:: Given information ::
· · · · ·

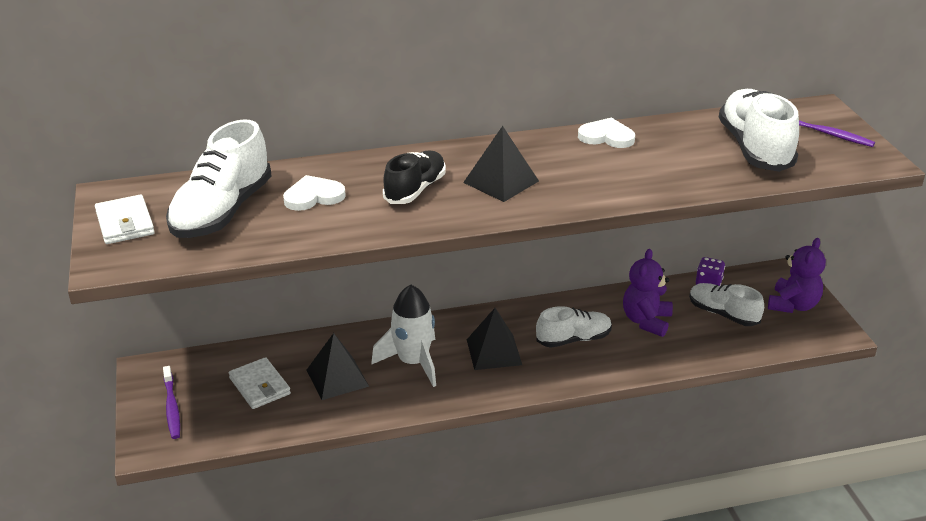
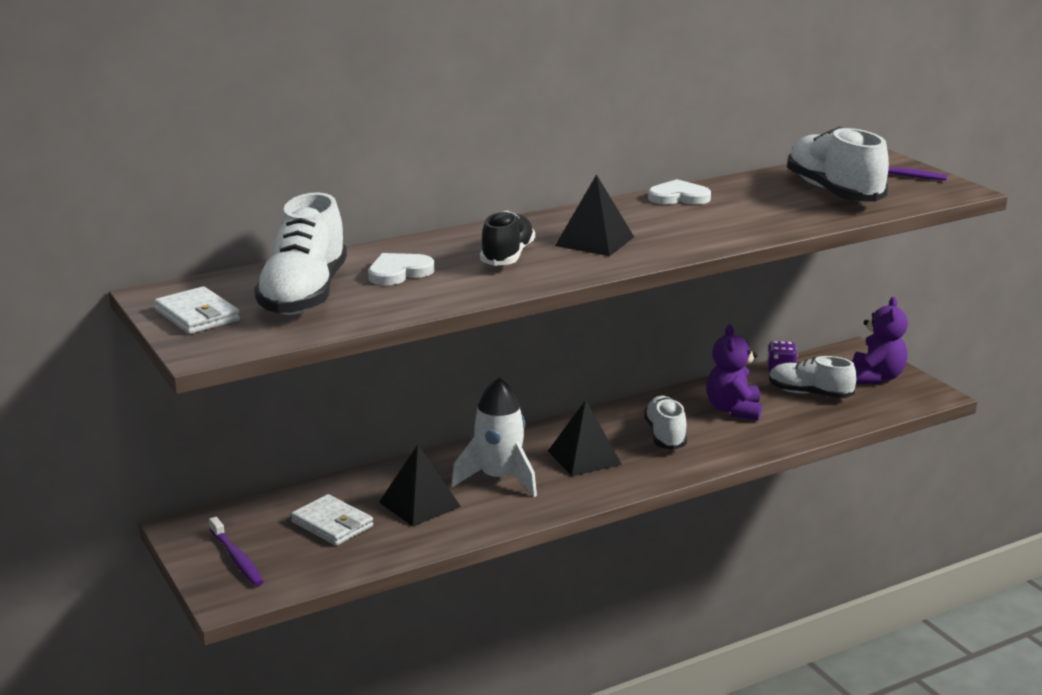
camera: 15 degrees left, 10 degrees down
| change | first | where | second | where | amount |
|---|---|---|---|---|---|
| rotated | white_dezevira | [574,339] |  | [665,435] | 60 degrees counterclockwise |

· · · · ·

Would you restate the listing word for word and leave every picture out?

camera: 15 degrees left, 10 degrees down
| change | first | where | second | where | amount |
|---|---|---|---|---|---|
| rotated | white_dezevira | [574,339] |  | [665,435] | 60 degrees counterclockwise |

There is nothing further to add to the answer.